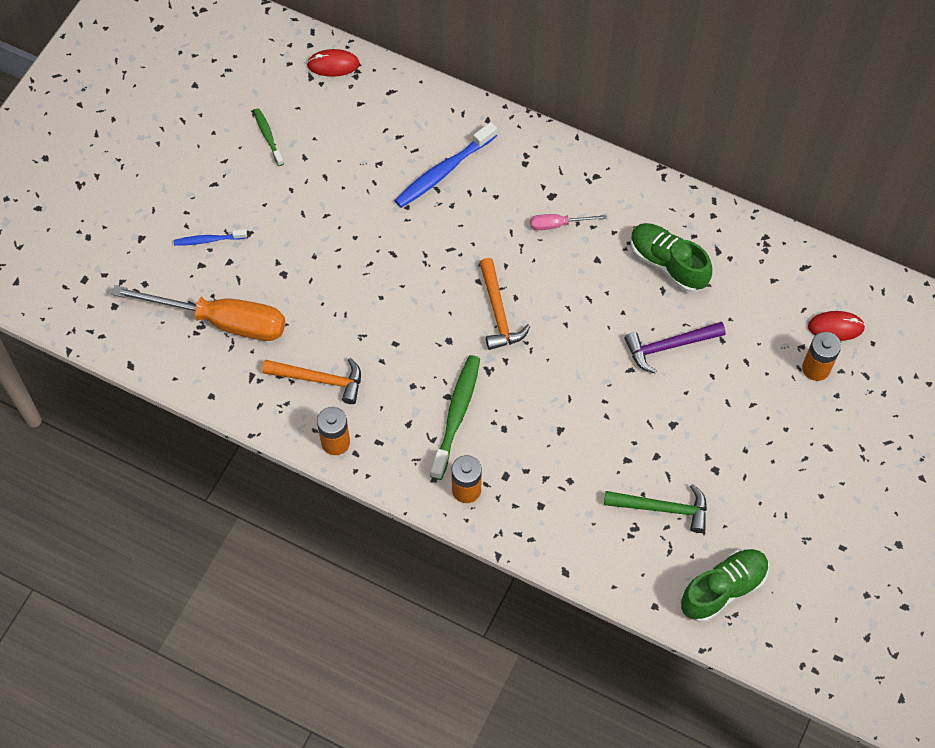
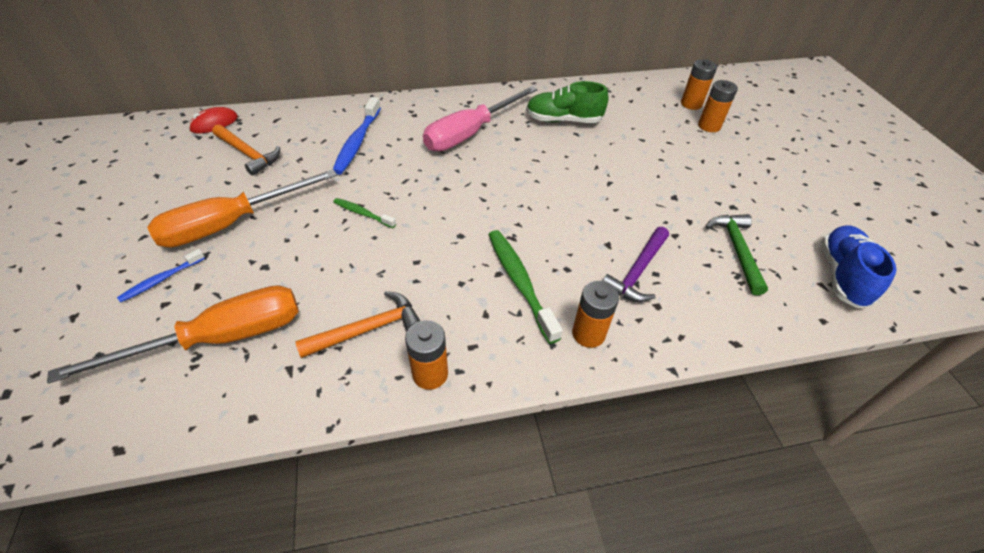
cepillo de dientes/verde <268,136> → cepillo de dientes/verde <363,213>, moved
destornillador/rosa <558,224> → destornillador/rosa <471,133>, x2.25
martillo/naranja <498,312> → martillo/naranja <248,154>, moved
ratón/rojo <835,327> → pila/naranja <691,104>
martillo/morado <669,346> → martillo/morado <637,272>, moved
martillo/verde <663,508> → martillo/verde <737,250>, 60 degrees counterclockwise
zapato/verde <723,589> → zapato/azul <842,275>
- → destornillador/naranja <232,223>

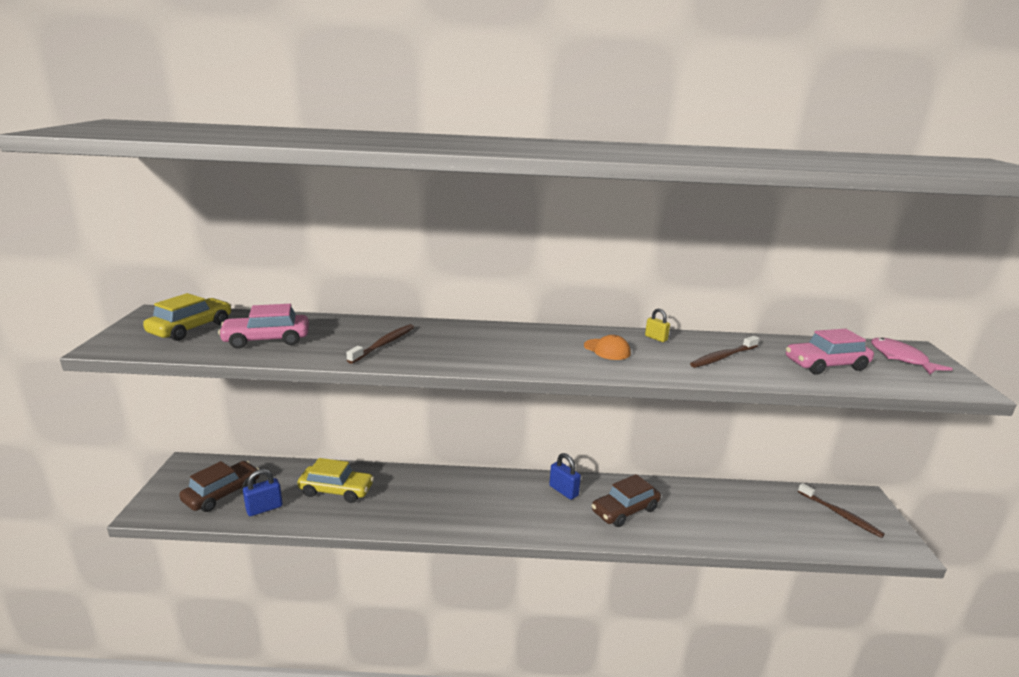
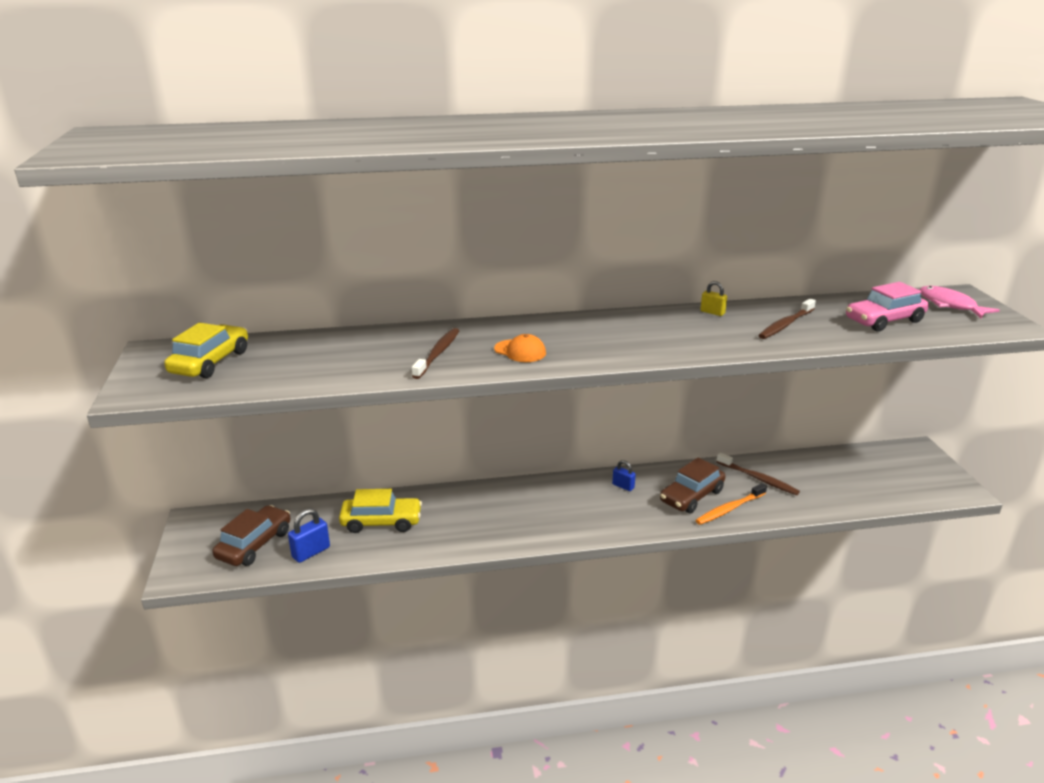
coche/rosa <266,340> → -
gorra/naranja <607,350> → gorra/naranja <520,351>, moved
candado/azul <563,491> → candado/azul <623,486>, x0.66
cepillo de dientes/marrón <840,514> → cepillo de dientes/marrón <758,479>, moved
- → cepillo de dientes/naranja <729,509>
::::::::
- [The task] In the records above, find the line that contains "zapato/verde <723,589> →" and repeat exactly that line and all lines after it to the end. Do not include pictures.

- [Your solution]
zapato/verde <723,589> → zapato/azul <842,275>
- → destornillador/naranja <232,223>

coche/rosa <266,340> → -
gorra/naranja <607,350> → gorra/naranja <520,351>, moved
candado/azul <563,491> → candado/azul <623,486>, x0.66
cepillo de dientes/marrón <840,514> → cepillo de dientes/marrón <758,479>, moved
- → cepillo de dientes/naranja <729,509>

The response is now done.